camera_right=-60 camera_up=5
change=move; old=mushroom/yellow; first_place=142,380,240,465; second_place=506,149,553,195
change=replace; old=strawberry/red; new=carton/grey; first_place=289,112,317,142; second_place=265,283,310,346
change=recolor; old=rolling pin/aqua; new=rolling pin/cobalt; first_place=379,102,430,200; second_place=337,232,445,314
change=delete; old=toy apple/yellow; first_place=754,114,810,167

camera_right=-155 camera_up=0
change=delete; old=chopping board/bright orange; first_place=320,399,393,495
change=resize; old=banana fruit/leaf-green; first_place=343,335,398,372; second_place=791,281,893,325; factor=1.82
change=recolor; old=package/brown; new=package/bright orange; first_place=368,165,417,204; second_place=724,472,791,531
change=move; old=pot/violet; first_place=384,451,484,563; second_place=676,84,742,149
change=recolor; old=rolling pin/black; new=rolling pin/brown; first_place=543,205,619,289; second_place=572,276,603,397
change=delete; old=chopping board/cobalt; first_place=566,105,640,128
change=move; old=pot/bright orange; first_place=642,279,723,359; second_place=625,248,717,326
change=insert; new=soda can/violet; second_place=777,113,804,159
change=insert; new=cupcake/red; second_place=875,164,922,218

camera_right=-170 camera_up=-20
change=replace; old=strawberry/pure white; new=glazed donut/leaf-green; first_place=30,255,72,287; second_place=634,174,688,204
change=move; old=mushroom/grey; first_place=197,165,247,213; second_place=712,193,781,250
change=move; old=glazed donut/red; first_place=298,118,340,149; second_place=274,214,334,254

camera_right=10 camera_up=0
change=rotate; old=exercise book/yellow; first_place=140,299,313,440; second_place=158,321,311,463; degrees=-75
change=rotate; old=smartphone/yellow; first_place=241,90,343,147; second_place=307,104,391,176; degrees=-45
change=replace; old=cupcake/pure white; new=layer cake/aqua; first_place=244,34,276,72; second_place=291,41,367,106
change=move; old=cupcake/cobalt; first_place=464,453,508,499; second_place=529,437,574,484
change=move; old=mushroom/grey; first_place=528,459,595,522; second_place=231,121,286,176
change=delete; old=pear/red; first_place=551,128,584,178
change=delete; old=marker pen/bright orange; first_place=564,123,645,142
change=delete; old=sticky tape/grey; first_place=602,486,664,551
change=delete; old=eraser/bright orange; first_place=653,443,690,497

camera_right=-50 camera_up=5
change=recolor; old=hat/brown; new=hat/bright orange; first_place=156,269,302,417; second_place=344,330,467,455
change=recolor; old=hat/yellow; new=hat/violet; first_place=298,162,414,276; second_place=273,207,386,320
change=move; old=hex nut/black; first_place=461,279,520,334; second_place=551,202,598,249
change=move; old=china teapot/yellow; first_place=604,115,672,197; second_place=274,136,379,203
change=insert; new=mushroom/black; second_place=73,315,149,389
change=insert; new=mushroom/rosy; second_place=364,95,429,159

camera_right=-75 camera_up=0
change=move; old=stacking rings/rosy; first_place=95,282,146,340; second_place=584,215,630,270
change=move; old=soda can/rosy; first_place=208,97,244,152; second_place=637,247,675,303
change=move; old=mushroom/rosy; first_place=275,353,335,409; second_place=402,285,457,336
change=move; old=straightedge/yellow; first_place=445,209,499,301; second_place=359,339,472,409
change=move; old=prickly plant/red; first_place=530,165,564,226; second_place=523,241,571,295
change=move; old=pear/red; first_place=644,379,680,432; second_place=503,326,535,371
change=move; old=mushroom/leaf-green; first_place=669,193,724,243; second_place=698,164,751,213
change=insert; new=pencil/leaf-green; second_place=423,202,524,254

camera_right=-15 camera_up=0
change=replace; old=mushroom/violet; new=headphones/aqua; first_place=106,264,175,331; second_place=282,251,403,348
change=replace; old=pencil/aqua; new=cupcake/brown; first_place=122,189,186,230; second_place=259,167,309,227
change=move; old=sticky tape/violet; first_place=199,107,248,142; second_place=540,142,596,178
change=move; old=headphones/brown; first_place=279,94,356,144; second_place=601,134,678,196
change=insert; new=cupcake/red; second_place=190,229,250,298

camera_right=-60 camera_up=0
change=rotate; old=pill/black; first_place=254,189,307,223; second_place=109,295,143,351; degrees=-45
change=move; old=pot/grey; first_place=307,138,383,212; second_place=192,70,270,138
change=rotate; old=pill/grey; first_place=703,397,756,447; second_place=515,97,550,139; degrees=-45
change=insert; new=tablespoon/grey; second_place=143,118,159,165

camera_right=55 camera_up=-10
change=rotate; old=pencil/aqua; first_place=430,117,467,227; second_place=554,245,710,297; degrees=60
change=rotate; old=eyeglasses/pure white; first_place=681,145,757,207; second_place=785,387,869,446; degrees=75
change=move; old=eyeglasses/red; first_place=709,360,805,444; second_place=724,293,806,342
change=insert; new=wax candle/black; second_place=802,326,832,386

*The problem:* Print every entry exactly as it appears.

*Exercise result:*
camera_right=-60 camera_up=5
change=move; old=mushroom/yellow; first_place=142,380,240,465; second_place=506,149,553,195
change=replace; old=strawberry/red; new=carton/grey; first_place=289,112,317,142; second_place=265,283,310,346
change=recolor; old=rolling pin/aqua; new=rolling pin/cobalt; first_place=379,102,430,200; second_place=337,232,445,314
change=delete; old=toy apple/yellow; first_place=754,114,810,167

camera_right=-155 camera_up=0
change=delete; old=chopping board/bright orange; first_place=320,399,393,495
change=resize; old=banana fruit/leaf-green; first_place=343,335,398,372; second_place=791,281,893,325; factor=1.82
change=recolor; old=package/brown; new=package/bright orange; first_place=368,165,417,204; second_place=724,472,791,531
change=move; old=pot/violet; first_place=384,451,484,563; second_place=676,84,742,149
change=recolor; old=rolling pin/black; new=rolling pin/brown; first_place=543,205,619,289; second_place=572,276,603,397
change=delete; old=chopping board/cobalt; first_place=566,105,640,128
change=move; old=pot/bright orange; first_place=642,279,723,359; second_place=625,248,717,326
change=insert; new=soda can/violet; second_place=777,113,804,159
change=insert; new=cupcake/red; second_place=875,164,922,218

camera_right=-170 camera_up=-20
change=replace; old=strawberry/pure white; new=glazed donut/leaf-green; first_place=30,255,72,287; second_place=634,174,688,204
change=move; old=mushroom/grey; first_place=197,165,247,213; second_place=712,193,781,250
change=move; old=glazed donut/red; first_place=298,118,340,149; second_place=274,214,334,254

camera_right=10 camera_up=0
change=rotate; old=exercise book/yellow; first_place=140,299,313,440; second_place=158,321,311,463; degrees=-75
change=rotate; old=smartphone/yellow; first_place=241,90,343,147; second_place=307,104,391,176; degrees=-45
change=replace; old=cupcake/pure white; new=layer cake/aqua; first_place=244,34,276,72; second_place=291,41,367,106
change=move; old=cupcake/cobalt; first_place=464,453,508,499; second_place=529,437,574,484
change=move; old=mushroom/grey; first_place=528,459,595,522; second_place=231,121,286,176
change=delete; old=pear/red; first_place=551,128,584,178
change=delete; old=marker pen/bright orange; first_place=564,123,645,142
change=delete; old=sticky tape/grey; first_place=602,486,664,551
change=delete; old=eraser/bright orange; first_place=653,443,690,497

camera_right=-50 camera_up=5
change=recolor; old=hat/brown; new=hat/bright orange; first_place=156,269,302,417; second_place=344,330,467,455
change=recolor; old=hat/yellow; new=hat/violet; first_place=298,162,414,276; second_place=273,207,386,320
change=move; old=hex nut/black; first_place=461,279,520,334; second_place=551,202,598,249
change=move; old=china teapot/yellow; first_place=604,115,672,197; second_place=274,136,379,203
change=insert; new=mushroom/black; second_place=73,315,149,389
change=insert; new=mushroom/rosy; second_place=364,95,429,159

camera_right=-75 camera_up=0
change=move; old=stacking rings/rosy; first_place=95,282,146,340; second_place=584,215,630,270
change=move; old=soda can/rosy; first_place=208,97,244,152; second_place=637,247,675,303
change=move; old=mushroom/rosy; first_place=275,353,335,409; second_place=402,285,457,336
change=move; old=straightedge/yellow; first_place=445,209,499,301; second_place=359,339,472,409
change=move; old=prickly plant/red; first_place=530,165,564,226; second_place=523,241,571,295
change=move; old=pear/red; first_place=644,379,680,432; second_place=503,326,535,371
change=move; old=mushroom/leaf-green; first_place=669,193,724,243; second_place=698,164,751,213
change=insert; new=pencil/leaf-green; second_place=423,202,524,254

camera_right=-15 camera_up=0
change=replace; old=mushroom/violet; new=headphones/aqua; first_place=106,264,175,331; second_place=282,251,403,348
change=replace; old=pencil/aqua; new=cupcake/brown; first_place=122,189,186,230; second_place=259,167,309,227
change=move; old=sticky tape/violet; first_place=199,107,248,142; second_place=540,142,596,178
change=move; old=headphones/brown; first_place=279,94,356,144; second_place=601,134,678,196
change=insert; new=cupcake/red; second_place=190,229,250,298

camera_right=-60 camera_up=0
change=rotate; old=pill/black; first_place=254,189,307,223; second_place=109,295,143,351; degrees=-45
change=move; old=pot/grey; first_place=307,138,383,212; second_place=192,70,270,138
change=rotate; old=pill/grey; first_place=703,397,756,447; second_place=515,97,550,139; degrees=-45
change=insert; new=tablespoon/grey; second_place=143,118,159,165

camera_right=55 camera_up=-10
change=rotate; old=pencil/aqua; first_place=430,117,467,227; second_place=554,245,710,297; degrees=60
change=rotate; old=eyeglasses/pure white; first_place=681,145,757,207; second_place=785,387,869,446; degrees=75
change=move; old=eyeglasses/red; first_place=709,360,805,444; second_place=724,293,806,342
change=insert; new=wax candle/black; second_place=802,326,832,386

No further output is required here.